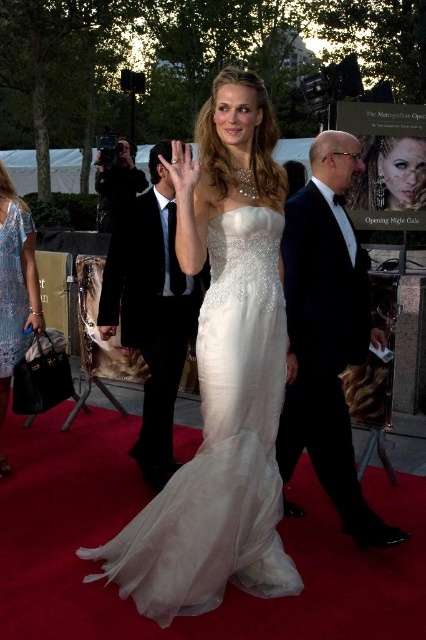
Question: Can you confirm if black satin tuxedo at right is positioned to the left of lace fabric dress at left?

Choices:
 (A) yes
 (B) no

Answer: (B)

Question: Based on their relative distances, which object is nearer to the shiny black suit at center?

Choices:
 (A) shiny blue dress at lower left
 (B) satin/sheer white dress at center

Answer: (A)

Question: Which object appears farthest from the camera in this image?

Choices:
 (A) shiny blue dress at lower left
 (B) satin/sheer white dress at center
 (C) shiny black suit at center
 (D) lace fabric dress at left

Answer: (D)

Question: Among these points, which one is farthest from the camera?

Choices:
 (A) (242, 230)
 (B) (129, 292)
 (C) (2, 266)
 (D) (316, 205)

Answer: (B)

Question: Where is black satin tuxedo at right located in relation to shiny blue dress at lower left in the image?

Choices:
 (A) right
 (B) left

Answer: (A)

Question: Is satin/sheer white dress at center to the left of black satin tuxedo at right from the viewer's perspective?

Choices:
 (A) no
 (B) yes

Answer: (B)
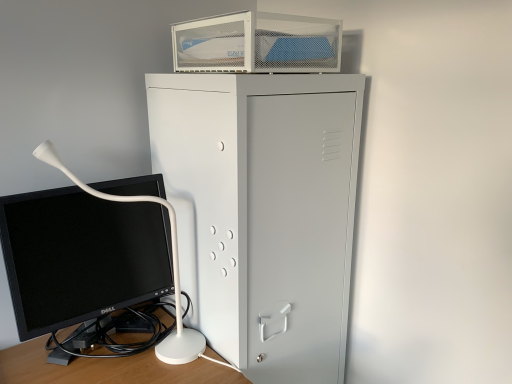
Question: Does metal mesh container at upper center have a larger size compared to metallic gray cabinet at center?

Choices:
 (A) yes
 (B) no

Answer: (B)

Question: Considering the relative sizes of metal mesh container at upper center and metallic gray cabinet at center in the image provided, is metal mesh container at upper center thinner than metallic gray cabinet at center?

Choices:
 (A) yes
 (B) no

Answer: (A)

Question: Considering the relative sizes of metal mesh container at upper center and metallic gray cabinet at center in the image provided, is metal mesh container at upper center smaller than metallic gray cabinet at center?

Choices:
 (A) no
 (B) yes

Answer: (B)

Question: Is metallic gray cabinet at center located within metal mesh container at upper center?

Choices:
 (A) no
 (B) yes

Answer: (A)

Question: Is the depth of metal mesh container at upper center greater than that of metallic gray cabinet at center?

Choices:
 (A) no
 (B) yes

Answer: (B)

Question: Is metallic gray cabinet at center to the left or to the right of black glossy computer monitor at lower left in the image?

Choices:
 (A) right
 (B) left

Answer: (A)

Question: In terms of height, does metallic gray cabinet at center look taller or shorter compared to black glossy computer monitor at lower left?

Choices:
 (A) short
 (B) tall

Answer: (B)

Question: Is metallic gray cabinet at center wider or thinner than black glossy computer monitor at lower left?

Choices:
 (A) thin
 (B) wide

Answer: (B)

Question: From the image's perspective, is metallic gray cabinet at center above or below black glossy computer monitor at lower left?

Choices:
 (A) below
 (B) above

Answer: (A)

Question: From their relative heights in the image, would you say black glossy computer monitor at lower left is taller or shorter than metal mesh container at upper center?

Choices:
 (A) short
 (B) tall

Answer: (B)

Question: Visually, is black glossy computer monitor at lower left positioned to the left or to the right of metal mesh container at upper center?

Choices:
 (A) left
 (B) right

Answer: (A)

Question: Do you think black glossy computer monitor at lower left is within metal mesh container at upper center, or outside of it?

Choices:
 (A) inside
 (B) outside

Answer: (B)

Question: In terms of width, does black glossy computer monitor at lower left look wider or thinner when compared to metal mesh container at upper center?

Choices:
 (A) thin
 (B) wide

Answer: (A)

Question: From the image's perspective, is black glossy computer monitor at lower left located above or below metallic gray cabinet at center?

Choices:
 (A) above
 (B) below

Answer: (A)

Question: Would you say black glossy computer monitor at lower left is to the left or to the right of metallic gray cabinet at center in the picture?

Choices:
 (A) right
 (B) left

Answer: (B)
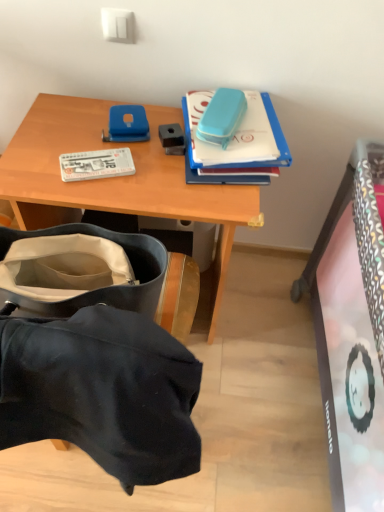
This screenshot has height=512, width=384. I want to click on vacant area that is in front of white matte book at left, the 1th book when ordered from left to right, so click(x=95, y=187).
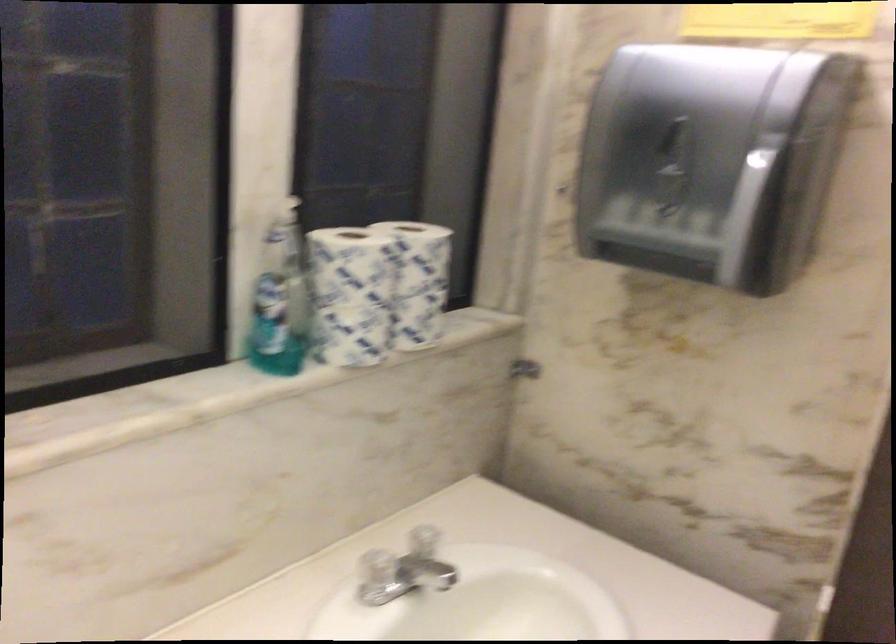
■ ■ ■ ■ ■ ■ ■
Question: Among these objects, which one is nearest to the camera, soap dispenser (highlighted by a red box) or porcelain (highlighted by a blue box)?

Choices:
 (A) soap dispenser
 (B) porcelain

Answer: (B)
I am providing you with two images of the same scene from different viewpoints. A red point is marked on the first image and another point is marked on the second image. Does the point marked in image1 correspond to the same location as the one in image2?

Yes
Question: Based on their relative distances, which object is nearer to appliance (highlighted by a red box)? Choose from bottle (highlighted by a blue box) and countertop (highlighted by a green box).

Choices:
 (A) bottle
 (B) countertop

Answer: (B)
■ ■ ■ ■ ■ ■ ■
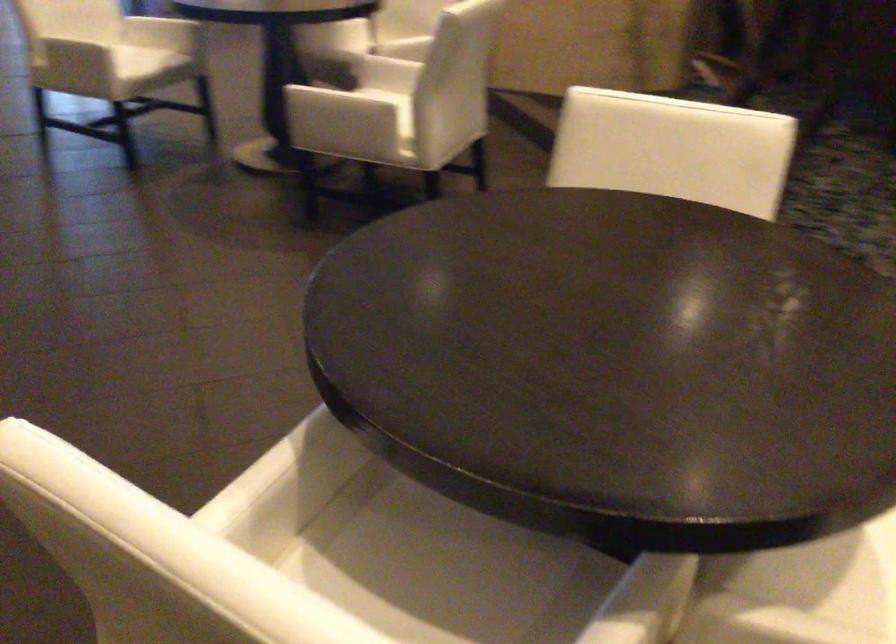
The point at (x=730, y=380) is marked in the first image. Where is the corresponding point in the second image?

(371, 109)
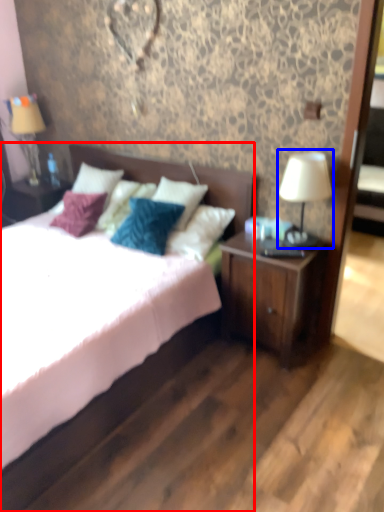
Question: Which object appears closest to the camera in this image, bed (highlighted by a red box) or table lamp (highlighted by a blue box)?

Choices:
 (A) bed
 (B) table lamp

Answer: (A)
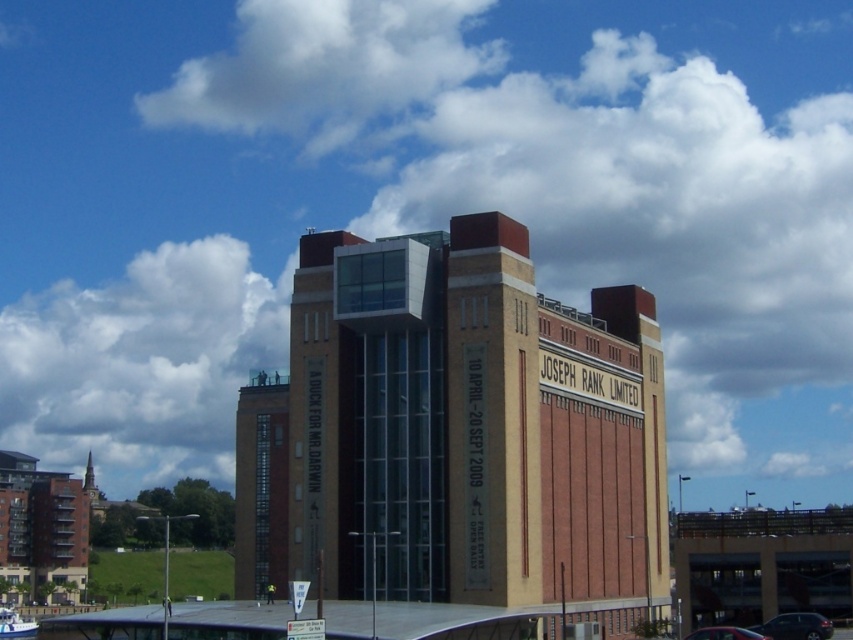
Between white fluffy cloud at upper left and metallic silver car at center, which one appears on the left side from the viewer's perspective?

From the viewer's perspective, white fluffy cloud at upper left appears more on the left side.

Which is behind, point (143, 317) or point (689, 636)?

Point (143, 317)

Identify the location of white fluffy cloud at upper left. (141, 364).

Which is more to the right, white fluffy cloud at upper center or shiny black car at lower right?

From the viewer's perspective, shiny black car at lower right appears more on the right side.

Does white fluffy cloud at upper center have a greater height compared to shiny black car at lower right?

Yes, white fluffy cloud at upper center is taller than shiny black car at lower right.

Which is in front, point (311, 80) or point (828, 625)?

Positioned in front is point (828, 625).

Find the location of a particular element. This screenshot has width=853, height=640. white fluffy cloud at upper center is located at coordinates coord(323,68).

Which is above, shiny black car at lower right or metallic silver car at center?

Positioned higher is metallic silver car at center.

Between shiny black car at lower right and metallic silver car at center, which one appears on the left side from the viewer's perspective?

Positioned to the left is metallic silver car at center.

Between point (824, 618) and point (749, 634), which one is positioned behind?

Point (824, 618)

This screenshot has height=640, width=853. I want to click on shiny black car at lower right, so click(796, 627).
■ ■ ■ ■ ■ ■ ■
● Challenge
Locate each line in the items above that contains the string "tuxedo", matching case exactly, and copy those lines out in full.

● Complete response
Question: Can you confirm if black satin tuxedo at right is positioned to the left of lace fabric dress at left?
Question: Where is black satin tuxedo at right located in relation to shiny blue dress at lower left in the image?
Question: Is satin/sheer white dress at center to the left of black satin tuxedo at right from the viewer's perspective?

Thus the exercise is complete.